■ **How to complete this task**
Write out each entry again. Keep every word exactly as it is.

■ **Information**

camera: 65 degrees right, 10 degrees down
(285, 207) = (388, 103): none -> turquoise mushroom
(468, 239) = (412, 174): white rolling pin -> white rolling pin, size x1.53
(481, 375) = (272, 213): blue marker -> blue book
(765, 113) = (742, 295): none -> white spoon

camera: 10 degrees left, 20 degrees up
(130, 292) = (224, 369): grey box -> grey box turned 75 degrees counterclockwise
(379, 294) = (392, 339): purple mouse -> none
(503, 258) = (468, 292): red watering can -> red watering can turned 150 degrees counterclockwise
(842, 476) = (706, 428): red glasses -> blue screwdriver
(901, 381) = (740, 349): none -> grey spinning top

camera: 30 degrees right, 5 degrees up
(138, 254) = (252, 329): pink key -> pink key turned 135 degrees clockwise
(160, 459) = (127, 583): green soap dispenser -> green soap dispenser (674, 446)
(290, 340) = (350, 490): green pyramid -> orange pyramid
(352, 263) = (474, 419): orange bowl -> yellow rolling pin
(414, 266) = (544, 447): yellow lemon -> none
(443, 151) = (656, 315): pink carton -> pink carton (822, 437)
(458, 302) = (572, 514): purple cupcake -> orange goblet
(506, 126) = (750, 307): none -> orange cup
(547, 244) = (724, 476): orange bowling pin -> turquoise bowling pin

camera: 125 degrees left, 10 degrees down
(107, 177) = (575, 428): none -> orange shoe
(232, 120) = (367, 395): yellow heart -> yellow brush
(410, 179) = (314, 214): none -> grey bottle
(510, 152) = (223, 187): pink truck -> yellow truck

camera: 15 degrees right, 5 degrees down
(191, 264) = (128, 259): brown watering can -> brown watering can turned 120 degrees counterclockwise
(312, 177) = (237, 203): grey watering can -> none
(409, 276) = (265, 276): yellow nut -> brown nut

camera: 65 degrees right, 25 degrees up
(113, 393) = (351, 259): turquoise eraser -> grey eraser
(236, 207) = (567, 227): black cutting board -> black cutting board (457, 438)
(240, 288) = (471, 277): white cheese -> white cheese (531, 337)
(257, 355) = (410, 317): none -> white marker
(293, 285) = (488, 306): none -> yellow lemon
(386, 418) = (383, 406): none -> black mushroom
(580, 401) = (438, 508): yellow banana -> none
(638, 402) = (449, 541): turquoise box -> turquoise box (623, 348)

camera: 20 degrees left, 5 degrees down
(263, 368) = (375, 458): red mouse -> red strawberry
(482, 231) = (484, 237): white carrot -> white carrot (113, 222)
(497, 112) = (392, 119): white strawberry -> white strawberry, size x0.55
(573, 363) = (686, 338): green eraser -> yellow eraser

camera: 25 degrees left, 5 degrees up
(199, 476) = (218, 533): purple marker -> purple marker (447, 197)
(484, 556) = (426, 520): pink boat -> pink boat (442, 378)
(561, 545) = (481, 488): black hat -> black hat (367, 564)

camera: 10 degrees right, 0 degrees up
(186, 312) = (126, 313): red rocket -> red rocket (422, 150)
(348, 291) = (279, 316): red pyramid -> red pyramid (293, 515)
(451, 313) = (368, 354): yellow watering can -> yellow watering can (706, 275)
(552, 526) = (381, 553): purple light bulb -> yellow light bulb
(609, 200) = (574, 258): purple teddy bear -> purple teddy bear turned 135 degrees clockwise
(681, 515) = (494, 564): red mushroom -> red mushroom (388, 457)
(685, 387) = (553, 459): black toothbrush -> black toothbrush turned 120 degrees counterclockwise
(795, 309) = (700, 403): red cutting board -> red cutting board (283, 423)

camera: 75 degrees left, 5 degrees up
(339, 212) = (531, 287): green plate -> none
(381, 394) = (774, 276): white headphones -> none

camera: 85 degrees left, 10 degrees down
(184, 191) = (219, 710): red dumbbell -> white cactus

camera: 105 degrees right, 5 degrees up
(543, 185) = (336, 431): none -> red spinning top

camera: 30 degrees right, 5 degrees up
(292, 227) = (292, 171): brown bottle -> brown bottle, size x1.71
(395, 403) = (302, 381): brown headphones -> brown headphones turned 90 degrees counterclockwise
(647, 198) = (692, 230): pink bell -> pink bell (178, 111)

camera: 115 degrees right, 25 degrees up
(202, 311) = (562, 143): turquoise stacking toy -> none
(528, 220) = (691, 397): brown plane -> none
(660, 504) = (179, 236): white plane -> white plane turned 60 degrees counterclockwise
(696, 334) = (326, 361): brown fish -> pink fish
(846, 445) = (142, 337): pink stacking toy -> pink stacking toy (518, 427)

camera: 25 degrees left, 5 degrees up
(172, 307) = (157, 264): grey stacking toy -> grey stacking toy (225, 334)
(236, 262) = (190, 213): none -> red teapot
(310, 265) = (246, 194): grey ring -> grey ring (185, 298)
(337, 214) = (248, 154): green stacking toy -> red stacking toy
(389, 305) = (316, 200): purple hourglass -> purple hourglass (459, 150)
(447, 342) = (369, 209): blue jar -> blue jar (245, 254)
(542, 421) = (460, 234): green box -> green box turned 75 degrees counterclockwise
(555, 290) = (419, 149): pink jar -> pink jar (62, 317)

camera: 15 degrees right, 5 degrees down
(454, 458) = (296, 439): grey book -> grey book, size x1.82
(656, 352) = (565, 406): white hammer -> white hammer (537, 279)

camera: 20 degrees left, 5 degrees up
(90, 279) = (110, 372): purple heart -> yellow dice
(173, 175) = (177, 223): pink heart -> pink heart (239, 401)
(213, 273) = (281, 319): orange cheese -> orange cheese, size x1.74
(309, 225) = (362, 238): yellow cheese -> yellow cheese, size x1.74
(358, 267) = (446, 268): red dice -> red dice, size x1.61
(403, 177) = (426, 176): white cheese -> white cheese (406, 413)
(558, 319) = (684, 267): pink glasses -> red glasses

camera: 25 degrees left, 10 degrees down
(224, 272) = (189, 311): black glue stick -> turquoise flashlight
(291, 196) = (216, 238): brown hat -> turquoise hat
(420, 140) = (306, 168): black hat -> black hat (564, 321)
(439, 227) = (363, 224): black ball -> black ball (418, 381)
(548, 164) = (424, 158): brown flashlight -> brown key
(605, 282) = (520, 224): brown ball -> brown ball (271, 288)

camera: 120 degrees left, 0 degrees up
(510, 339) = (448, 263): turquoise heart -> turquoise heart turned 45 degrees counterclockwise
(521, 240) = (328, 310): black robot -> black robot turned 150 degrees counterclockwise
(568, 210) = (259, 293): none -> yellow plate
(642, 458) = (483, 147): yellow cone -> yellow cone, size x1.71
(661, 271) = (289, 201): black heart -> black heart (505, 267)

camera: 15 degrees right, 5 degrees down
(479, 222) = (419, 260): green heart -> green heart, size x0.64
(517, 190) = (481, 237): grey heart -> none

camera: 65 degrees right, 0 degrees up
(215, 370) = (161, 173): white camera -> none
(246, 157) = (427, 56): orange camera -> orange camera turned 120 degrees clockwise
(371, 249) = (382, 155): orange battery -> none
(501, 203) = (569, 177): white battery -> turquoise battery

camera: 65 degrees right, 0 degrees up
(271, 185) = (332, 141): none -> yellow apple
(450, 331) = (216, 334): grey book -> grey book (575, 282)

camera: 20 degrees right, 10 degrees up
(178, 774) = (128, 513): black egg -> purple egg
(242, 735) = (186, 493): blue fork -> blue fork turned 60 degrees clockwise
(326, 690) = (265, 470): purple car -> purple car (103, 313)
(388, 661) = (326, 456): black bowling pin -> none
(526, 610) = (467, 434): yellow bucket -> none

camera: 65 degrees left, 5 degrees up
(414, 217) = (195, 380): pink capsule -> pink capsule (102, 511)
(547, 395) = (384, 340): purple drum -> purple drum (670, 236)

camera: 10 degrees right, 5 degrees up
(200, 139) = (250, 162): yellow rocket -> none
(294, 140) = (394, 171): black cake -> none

■ **Written solution**
camera: 65 degrees right, 10 degrees down
(285, 207) = (388, 103): none -> turquoise mushroom
(468, 239) = (412, 174): white rolling pin -> white rolling pin, size x1.53
(481, 375) = (272, 213): blue marker -> blue book
(765, 113) = (742, 295): none -> white spoon

camera: 10 degrees left, 20 degrees up
(130, 292) = (224, 369): grey box -> grey box turned 75 degrees counterclockwise
(379, 294) = (392, 339): purple mouse -> none
(503, 258) = (468, 292): red watering can -> red watering can turned 150 degrees counterclockwise
(842, 476) = (706, 428): red glasses -> blue screwdriver
(901, 381) = (740, 349): none -> grey spinning top

camera: 30 degrees right, 5 degrees up
(138, 254) = (252, 329): pink key -> pink key turned 135 degrees clockwise
(160, 459) = (127, 583): green soap dispenser -> green soap dispenser (674, 446)
(290, 340) = (350, 490): green pyramid -> orange pyramid
(352, 263) = (474, 419): orange bowl -> yellow rolling pin
(414, 266) = (544, 447): yellow lemon -> none
(443, 151) = (656, 315): pink carton -> pink carton (822, 437)
(458, 302) = (572, 514): purple cupcake -> orange goblet
(506, 126) = (750, 307): none -> orange cup
(547, 244) = (724, 476): orange bowling pin -> turquoise bowling pin

camera: 125 degrees left, 10 degrees down
(107, 177) = (575, 428): none -> orange shoe
(232, 120) = (367, 395): yellow heart -> yellow brush
(410, 179) = (314, 214): none -> grey bottle
(510, 152) = (223, 187): pink truck -> yellow truck

camera: 15 degrees right, 5 degrees down
(191, 264) = (128, 259): brown watering can -> brown watering can turned 120 degrees counterclockwise
(312, 177) = (237, 203): grey watering can -> none
(409, 276) = (265, 276): yellow nut -> brown nut

camera: 65 degrees right, 25 degrees up
(113, 393) = (351, 259): turquoise eraser -> grey eraser
(236, 207) = (567, 227): black cutting board -> black cutting board (457, 438)
(240, 288) = (471, 277): white cheese -> white cheese (531, 337)
(257, 355) = (410, 317): none -> white marker
(293, 285) = (488, 306): none -> yellow lemon
(386, 418) = (383, 406): none -> black mushroom
(580, 401) = (438, 508): yellow banana -> none
(638, 402) = (449, 541): turquoise box -> turquoise box (623, 348)

camera: 20 degrees left, 5 degrees down
(263, 368) = (375, 458): red mouse -> red strawberry
(482, 231) = (484, 237): white carrot -> white carrot (113, 222)
(497, 112) = (392, 119): white strawberry -> white strawberry, size x0.55
(573, 363) = (686, 338): green eraser -> yellow eraser

camera: 25 degrees left, 5 degrees up
(199, 476) = (218, 533): purple marker -> purple marker (447, 197)
(484, 556) = (426, 520): pink boat -> pink boat (442, 378)
(561, 545) = (481, 488): black hat -> black hat (367, 564)

camera: 10 degrees right, 0 degrees up
(186, 312) = (126, 313): red rocket -> red rocket (422, 150)
(348, 291) = (279, 316): red pyramid -> red pyramid (293, 515)
(451, 313) = (368, 354): yellow watering can -> yellow watering can (706, 275)
(552, 526) = (381, 553): purple light bulb -> yellow light bulb
(609, 200) = (574, 258): purple teddy bear -> purple teddy bear turned 135 degrees clockwise
(681, 515) = (494, 564): red mushroom -> red mushroom (388, 457)
(685, 387) = (553, 459): black toothbrush -> black toothbrush turned 120 degrees counterclockwise
(795, 309) = (700, 403): red cutting board -> red cutting board (283, 423)

camera: 75 degrees left, 5 degrees up
(339, 212) = (531, 287): green plate -> none
(381, 394) = (774, 276): white headphones -> none

camera: 85 degrees left, 10 degrees down
(184, 191) = (219, 710): red dumbbell -> white cactus

camera: 105 degrees right, 5 degrees up
(543, 185) = (336, 431): none -> red spinning top

camera: 30 degrees right, 5 degrees up
(292, 227) = (292, 171): brown bottle -> brown bottle, size x1.71
(395, 403) = (302, 381): brown headphones -> brown headphones turned 90 degrees counterclockwise
(647, 198) = (692, 230): pink bell -> pink bell (178, 111)

camera: 115 degrees right, 25 degrees up
(202, 311) = (562, 143): turquoise stacking toy -> none
(528, 220) = (691, 397): brown plane -> none
(660, 504) = (179, 236): white plane -> white plane turned 60 degrees counterclockwise
(696, 334) = (326, 361): brown fish -> pink fish
(846, 445) = (142, 337): pink stacking toy -> pink stacking toy (518, 427)

camera: 25 degrees left, 5 degrees up
(172, 307) = (157, 264): grey stacking toy -> grey stacking toy (225, 334)
(236, 262) = (190, 213): none -> red teapot
(310, 265) = (246, 194): grey ring -> grey ring (185, 298)
(337, 214) = (248, 154): green stacking toy -> red stacking toy
(389, 305) = (316, 200): purple hourglass -> purple hourglass (459, 150)
(447, 342) = (369, 209): blue jar -> blue jar (245, 254)
(542, 421) = (460, 234): green box -> green box turned 75 degrees counterclockwise
(555, 290) = (419, 149): pink jar -> pink jar (62, 317)

camera: 15 degrees right, 5 degrees down
(454, 458) = (296, 439): grey book -> grey book, size x1.82
(656, 352) = (565, 406): white hammer -> white hammer (537, 279)

camera: 20 degrees left, 5 degrees up
(90, 279) = (110, 372): purple heart -> yellow dice
(173, 175) = (177, 223): pink heart -> pink heart (239, 401)
(213, 273) = (281, 319): orange cheese -> orange cheese, size x1.74
(309, 225) = (362, 238): yellow cheese -> yellow cheese, size x1.74
(358, 267) = (446, 268): red dice -> red dice, size x1.61
(403, 177) = (426, 176): white cheese -> white cheese (406, 413)
(558, 319) = (684, 267): pink glasses -> red glasses

camera: 25 degrees left, 10 degrees down
(224, 272) = (189, 311): black glue stick -> turquoise flashlight
(291, 196) = (216, 238): brown hat -> turquoise hat
(420, 140) = (306, 168): black hat -> black hat (564, 321)
(439, 227) = (363, 224): black ball -> black ball (418, 381)
(548, 164) = (424, 158): brown flashlight -> brown key
(605, 282) = (520, 224): brown ball -> brown ball (271, 288)

camera: 120 degrees left, 0 degrees up
(510, 339) = (448, 263): turquoise heart -> turquoise heart turned 45 degrees counterclockwise
(521, 240) = (328, 310): black robot -> black robot turned 150 degrees counterclockwise
(568, 210) = (259, 293): none -> yellow plate
(642, 458) = (483, 147): yellow cone -> yellow cone, size x1.71
(661, 271) = (289, 201): black heart -> black heart (505, 267)

camera: 15 degrees right, 5 degrees down
(479, 222) = (419, 260): green heart -> green heart, size x0.64
(517, 190) = (481, 237): grey heart -> none

camera: 65 degrees right, 0 degrees up
(215, 370) = (161, 173): white camera -> none
(246, 157) = (427, 56): orange camera -> orange camera turned 120 degrees clockwise
(371, 249) = (382, 155): orange battery -> none
(501, 203) = (569, 177): white battery -> turquoise battery

camera: 65 degrees right, 0 degrees up
(271, 185) = (332, 141): none -> yellow apple
(450, 331) = (216, 334): grey book -> grey book (575, 282)

camera: 20 degrees right, 10 degrees up
(178, 774) = (128, 513): black egg -> purple egg
(242, 735) = (186, 493): blue fork -> blue fork turned 60 degrees clockwise
(326, 690) = (265, 470): purple car -> purple car (103, 313)
(388, 661) = (326, 456): black bowling pin -> none
(526, 610) = (467, 434): yellow bucket -> none

camera: 65 degrees left, 5 degrees up
(414, 217) = (195, 380): pink capsule -> pink capsule (102, 511)
(547, 395) = (384, 340): purple drum -> purple drum (670, 236)

camera: 10 degrees right, 5 degrees up
(200, 139) = (250, 162): yellow rocket -> none
(294, 140) = (394, 171): black cake -> none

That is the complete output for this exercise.